Task prompt:
Could you restate word for word every line from the one containing "pink cone G2 level 1 -> pink cone A3 level 1" to the end of the records, and nothing else?

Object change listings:
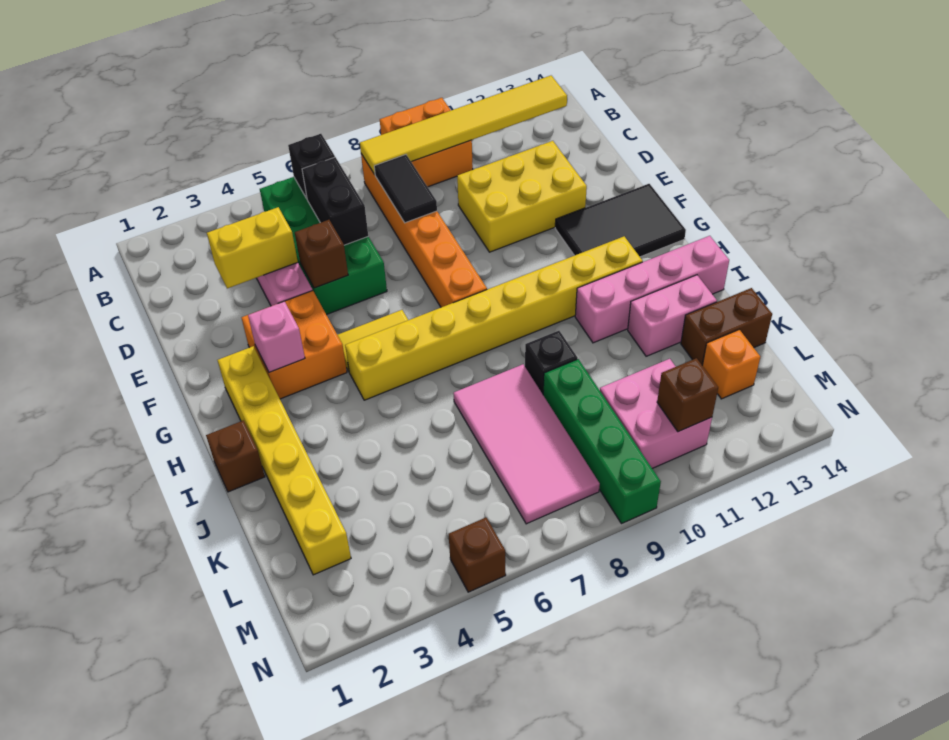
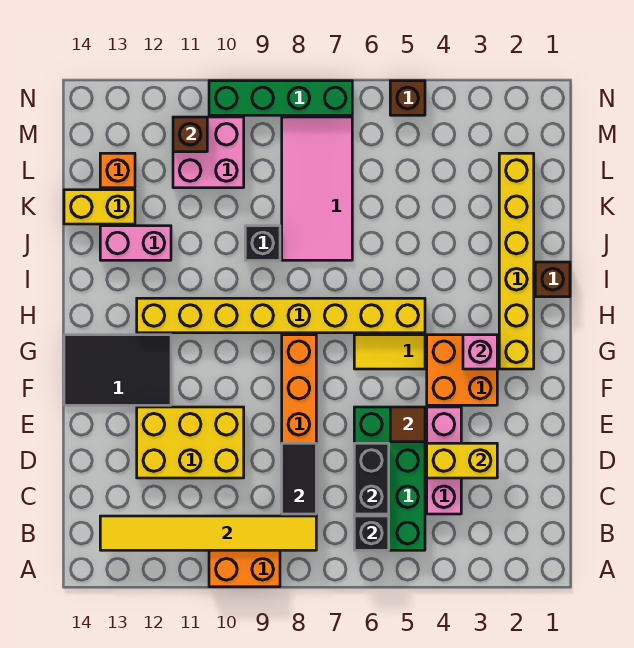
brown brick E5 level 2 -> brown tile E5 level 2
pink brick I11:I14 level 1 -> none
green brick K9:N9 level 1 -> green brick N7:N10 level 1
brown brick K13:K14 level 1 -> yellow brick K13:K14 level 1

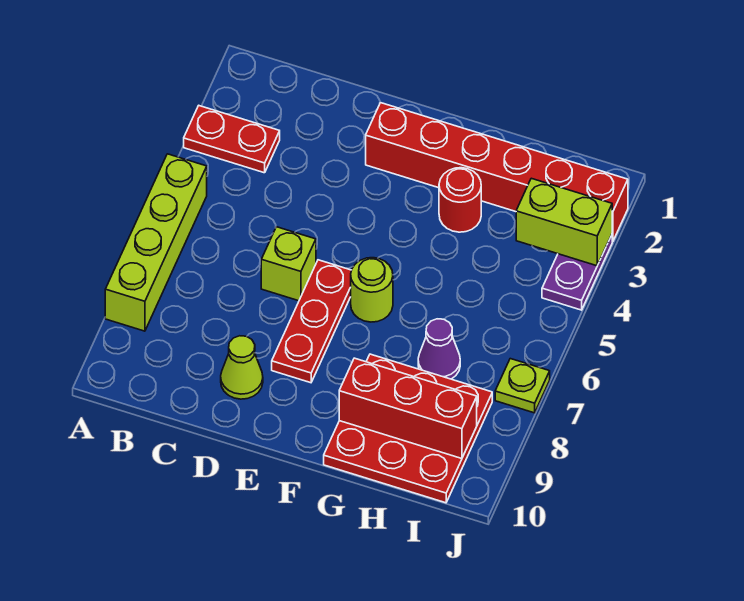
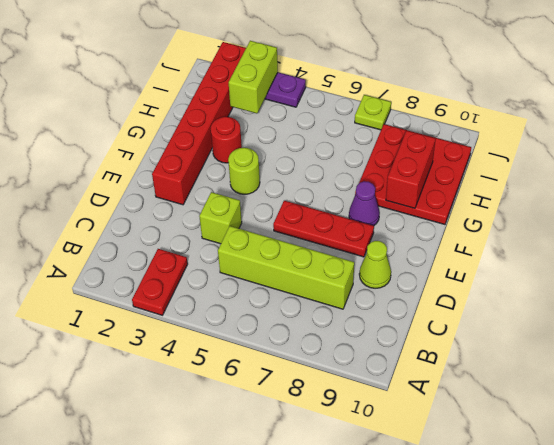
lime brick A5:A8 level 1 -> lime brick C5:C8 level 1
lime brick D6 level 1 -> lime brick D4 level 1
lime round brick F6 level 1 -> lime round brick F4 level 1
red brick G9:I9 level 2 -> red brick G9:H9 level 2
purple cone H7 level 1 -> purple cone F8 level 1

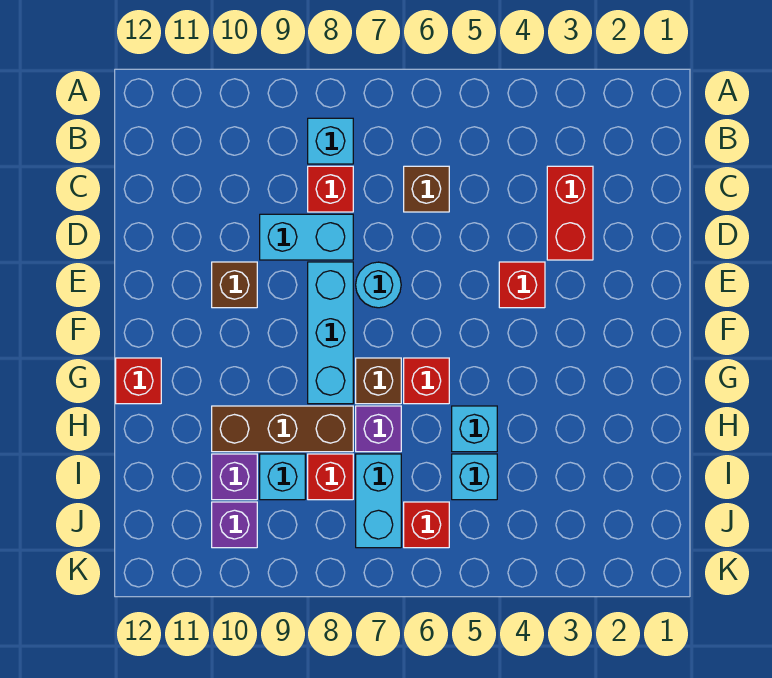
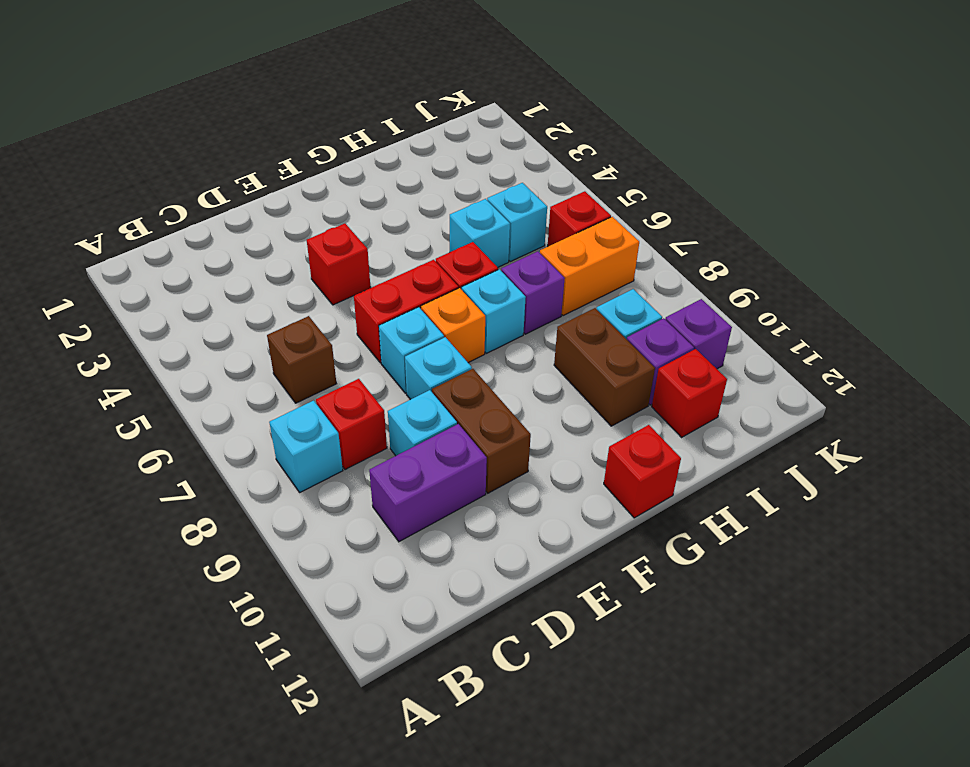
red brick C3:D3 level 1 -> red brick E6:F6 level 1
none -> purple brick C10:D10 level 1
cyan brick D8:D9 level 1 -> cyan brick D9 level 1
cyan round brick E7 level 1 -> cyan brick E7 level 1
cyan brick E8:G8 level 1 -> cyan brick E8 level 1
brown brick E10 level 1 -> brown brick E9:E10 level 1
none -> orange brick F7 level 1
brown brick G7 level 1 -> cyan brick G7 level 1
brown brick H8:H10 level 1 -> brown brick H9:H10 level 1
cyan brick I7:J7 level 1 -> orange brick I7:J7 level 1
red brick I8 level 1 -> red brick I11 level 1

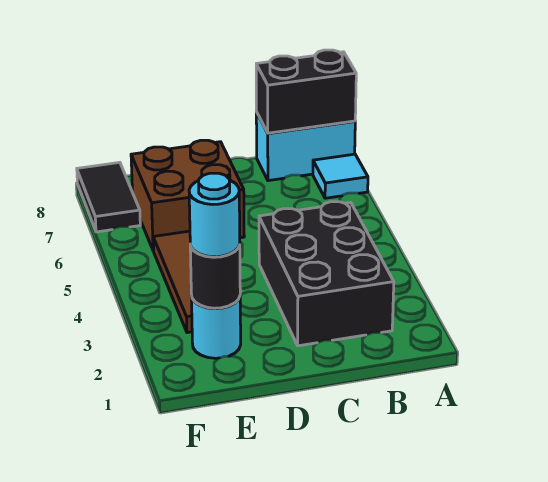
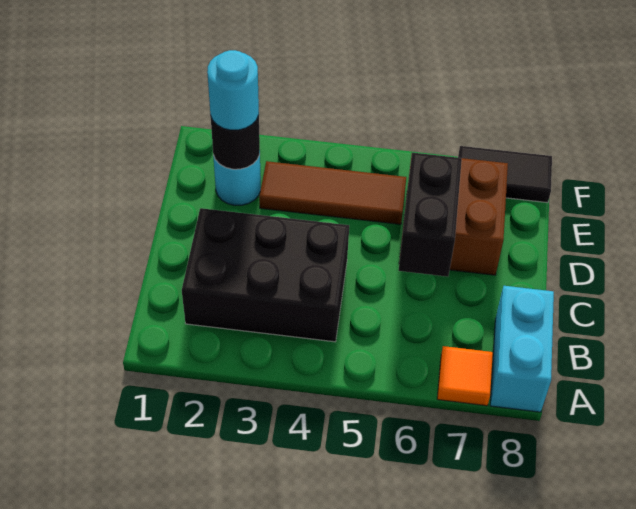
cyan tile A7 level 1 -> orange tile A7 level 1
black brick A8:B8 level 2 -> black brick C6:D6 level 2

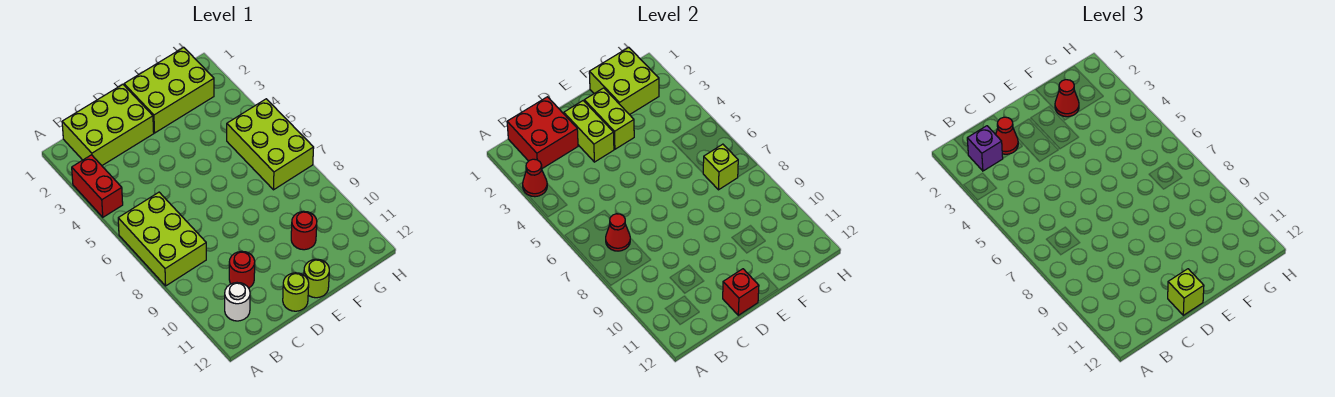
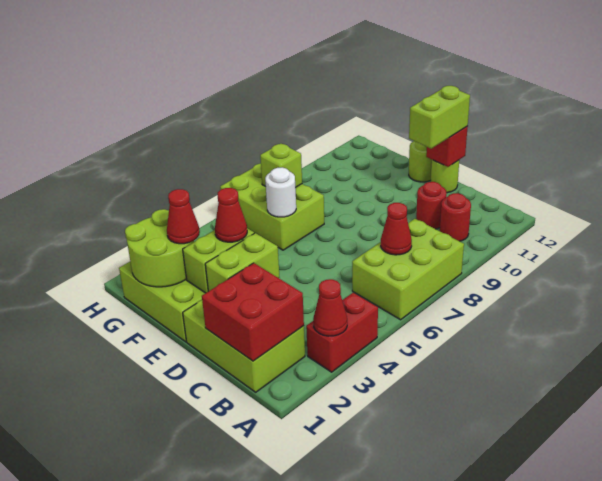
purple brick B2 level 3 -> none
white round brick B11 level 1 -> white round brick F6 level 2
red cone C2 level 3 -> red cone E3 level 3
lime brick D12 level 3 -> lime brick D11:D12 level 3
lime brick F1:G2 level 2 -> lime round brick F1:G2 level 2
red round brick F10 level 1 -> red round brick B10 level 1
lime brick G5:H7 level 1 -> lime brick F6:H7 level 1

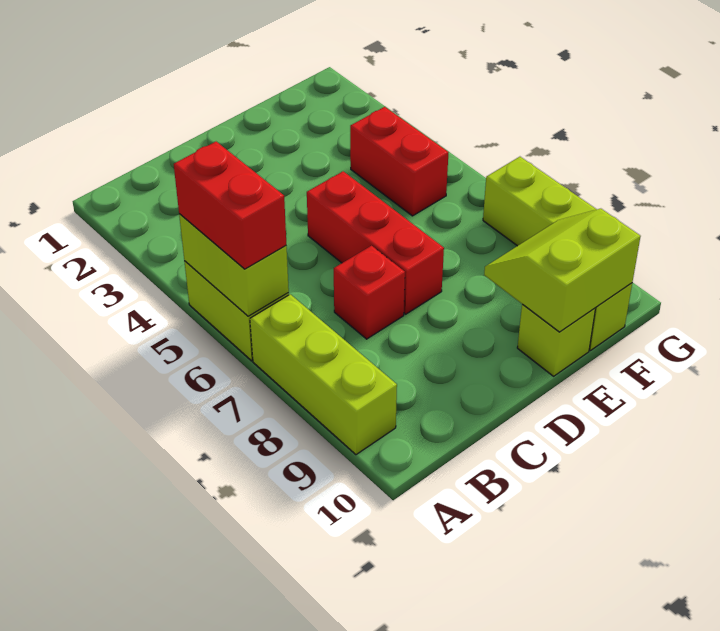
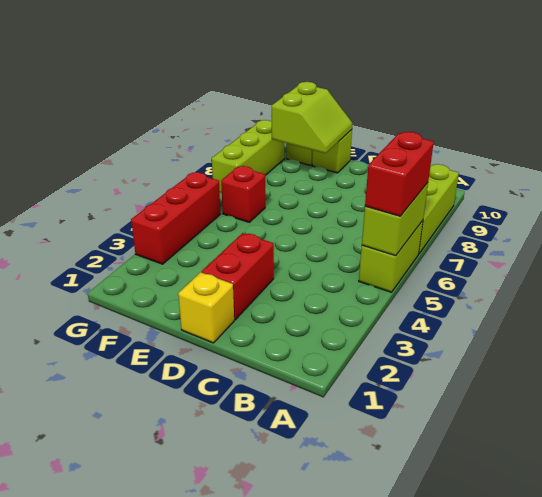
red brick C7 level 1 -> red brick F6 level 1
none -> yellow brick D1 level 1
red brick D5:D7 level 1 -> red brick G3:G5 level 1
lime slope E9:F10 level 2 top 10 -> lime slope E9:F10 level 2 top F
red brick F4:F5 level 1 -> red brick D2:D3 level 1

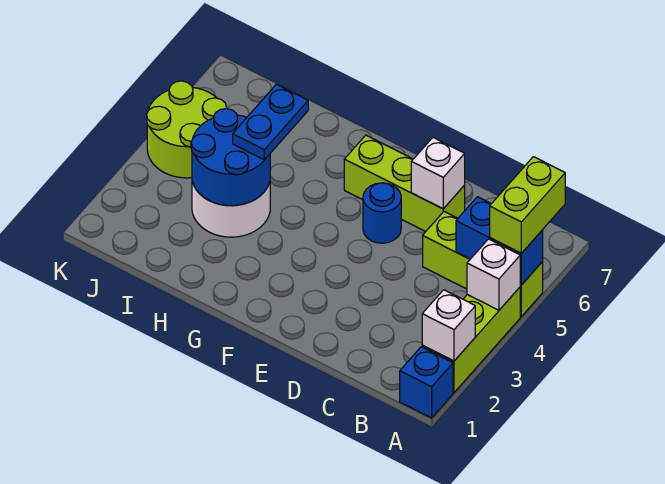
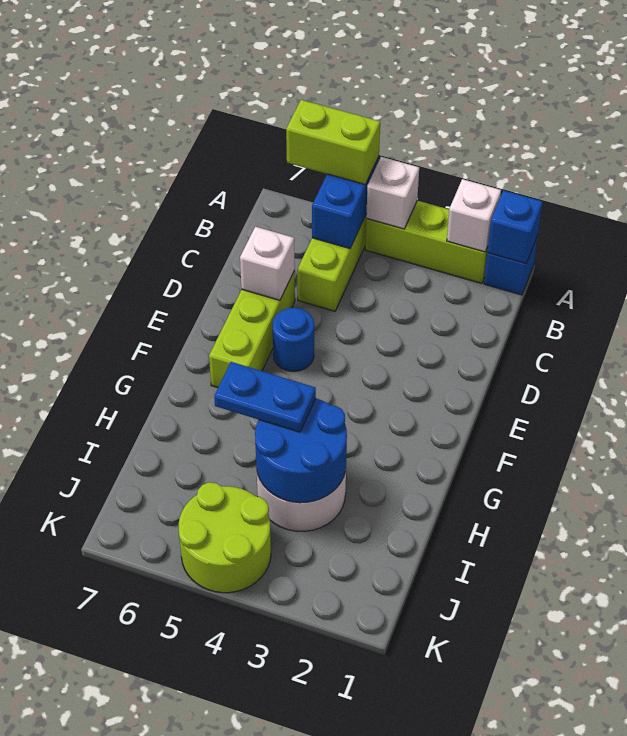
none -> blue brick A1 level 2

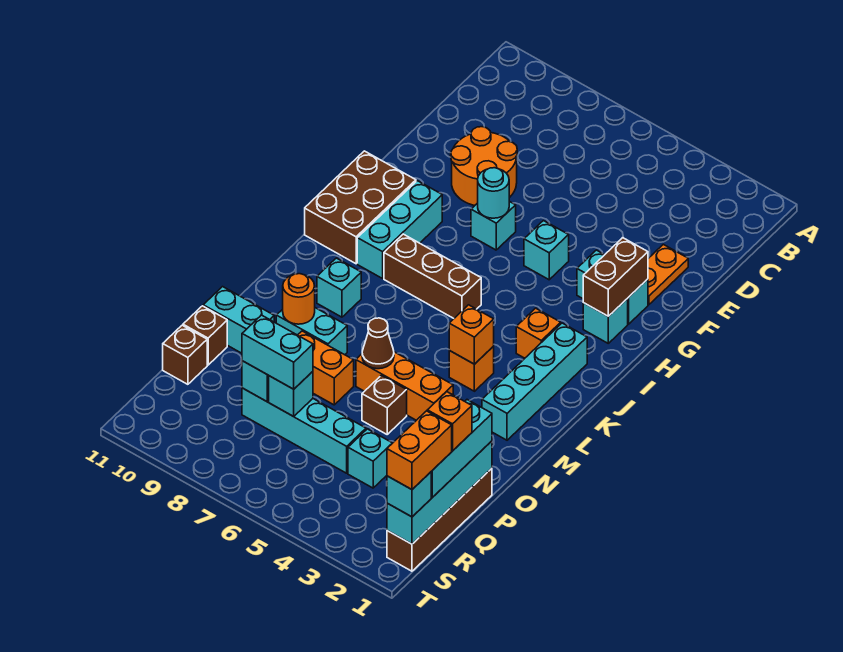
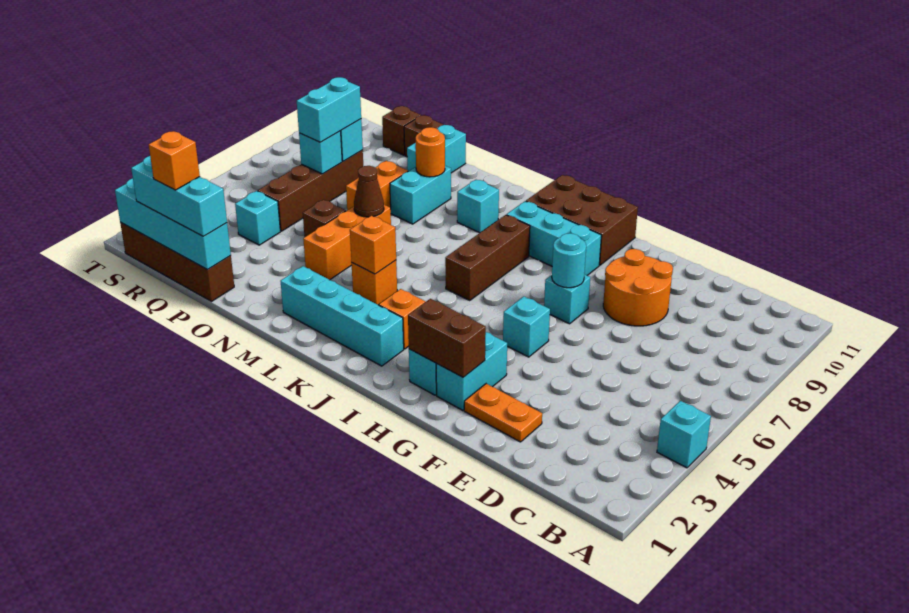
cyan brick Q5:Q8 level 1 -> brown brick Q5:Q8 level 1
orange brick R1:S1 level 4 -> none
cyan brick S1 level 3 -> cyan brick A4 level 1

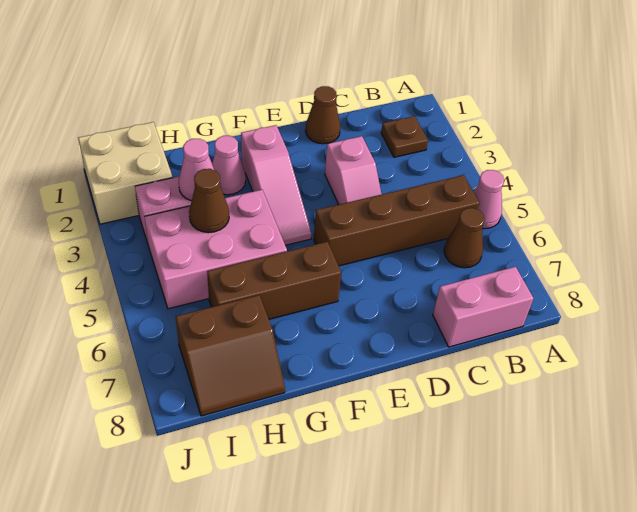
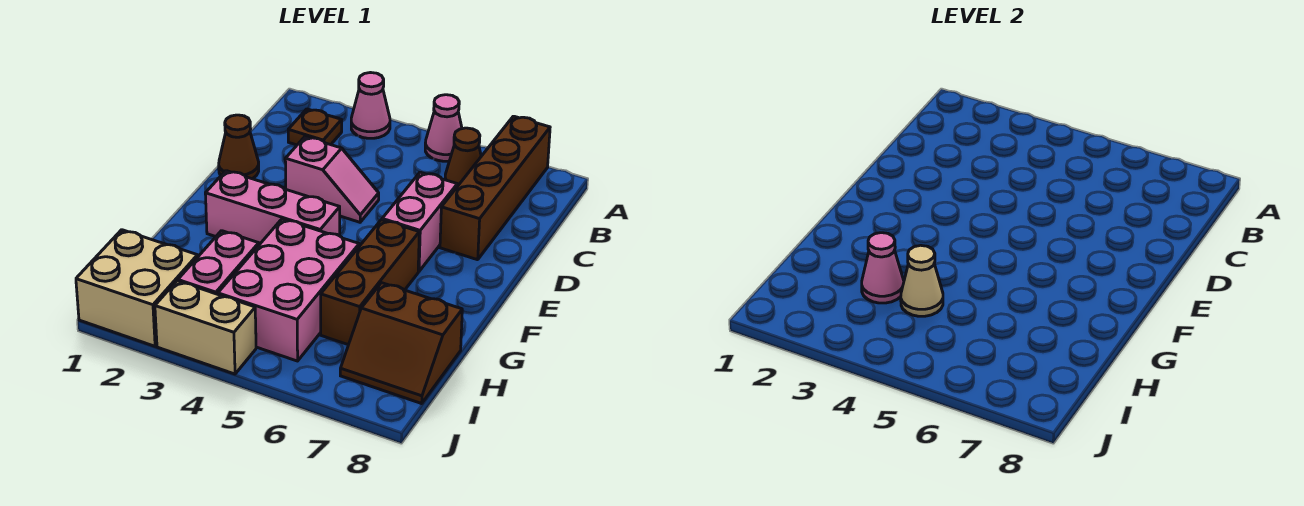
brown brick B5:E5 level 1 -> brown brick A7:D7 level 1
pink brick B8:C8 level 1 -> pink brick D6:E6 level 1
pink slope F2:F4 level 1 top 2 -> pink brick F2:F4 level 1
pink cone G2 level 1 -> pink cone A3 level 1
brown cone H4 level 2 -> tan cone H4 level 2
brown slope H7:I8 level 1 top 7 -> brown slope H7:I8 level 1 top H
none -> tan brick J3:J4 level 1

Result:
pink cone G2 level 1 -> pink cone A3 level 1
brown cone H4 level 2 -> tan cone H4 level 2
brown slope H7:I8 level 1 top 7 -> brown slope H7:I8 level 1 top H
none -> tan brick J3:J4 level 1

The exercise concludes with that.